▸ **Extracted records**:
-------

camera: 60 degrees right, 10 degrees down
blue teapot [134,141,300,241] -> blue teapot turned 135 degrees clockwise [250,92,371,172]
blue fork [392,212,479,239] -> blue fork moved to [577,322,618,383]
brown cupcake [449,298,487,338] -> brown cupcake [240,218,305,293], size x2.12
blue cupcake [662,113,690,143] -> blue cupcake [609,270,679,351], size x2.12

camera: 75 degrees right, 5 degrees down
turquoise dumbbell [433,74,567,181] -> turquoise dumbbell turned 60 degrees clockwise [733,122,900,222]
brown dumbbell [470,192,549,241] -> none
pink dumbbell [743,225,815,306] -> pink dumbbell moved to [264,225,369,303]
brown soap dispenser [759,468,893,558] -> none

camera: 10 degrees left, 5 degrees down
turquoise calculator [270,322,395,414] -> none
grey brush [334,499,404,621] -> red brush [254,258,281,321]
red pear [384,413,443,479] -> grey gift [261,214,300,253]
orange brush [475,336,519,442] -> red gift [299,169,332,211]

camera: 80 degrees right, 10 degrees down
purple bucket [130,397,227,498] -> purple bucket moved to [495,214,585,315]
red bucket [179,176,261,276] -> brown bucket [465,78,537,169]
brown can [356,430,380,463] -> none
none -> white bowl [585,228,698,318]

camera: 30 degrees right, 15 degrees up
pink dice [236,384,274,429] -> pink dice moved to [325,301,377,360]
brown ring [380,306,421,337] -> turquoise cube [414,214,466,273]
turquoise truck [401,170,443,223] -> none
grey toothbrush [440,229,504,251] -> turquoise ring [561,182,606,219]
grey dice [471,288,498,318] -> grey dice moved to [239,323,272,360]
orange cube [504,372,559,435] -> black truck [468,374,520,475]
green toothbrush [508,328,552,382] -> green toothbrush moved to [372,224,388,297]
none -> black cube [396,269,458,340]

-------

▸ **What to produce**: Restate each record above word for word.

▸ **Solution below**:
camera: 60 degrees right, 10 degrees down
blue teapot [134,141,300,241] -> blue teapot turned 135 degrees clockwise [250,92,371,172]
blue fork [392,212,479,239] -> blue fork moved to [577,322,618,383]
brown cupcake [449,298,487,338] -> brown cupcake [240,218,305,293], size x2.12
blue cupcake [662,113,690,143] -> blue cupcake [609,270,679,351], size x2.12

camera: 75 degrees right, 5 degrees down
turquoise dumbbell [433,74,567,181] -> turquoise dumbbell turned 60 degrees clockwise [733,122,900,222]
brown dumbbell [470,192,549,241] -> none
pink dumbbell [743,225,815,306] -> pink dumbbell moved to [264,225,369,303]
brown soap dispenser [759,468,893,558] -> none

camera: 10 degrees left, 5 degrees down
turquoise calculator [270,322,395,414] -> none
grey brush [334,499,404,621] -> red brush [254,258,281,321]
red pear [384,413,443,479] -> grey gift [261,214,300,253]
orange brush [475,336,519,442] -> red gift [299,169,332,211]

camera: 80 degrees right, 10 degrees down
purple bucket [130,397,227,498] -> purple bucket moved to [495,214,585,315]
red bucket [179,176,261,276] -> brown bucket [465,78,537,169]
brown can [356,430,380,463] -> none
none -> white bowl [585,228,698,318]

camera: 30 degrees right, 15 degrees up
pink dice [236,384,274,429] -> pink dice moved to [325,301,377,360]
brown ring [380,306,421,337] -> turquoise cube [414,214,466,273]
turquoise truck [401,170,443,223] -> none
grey toothbrush [440,229,504,251] -> turquoise ring [561,182,606,219]
grey dice [471,288,498,318] -> grey dice moved to [239,323,272,360]
orange cube [504,372,559,435] -> black truck [468,374,520,475]
green toothbrush [508,328,552,382] -> green toothbrush moved to [372,224,388,297]
none -> black cube [396,269,458,340]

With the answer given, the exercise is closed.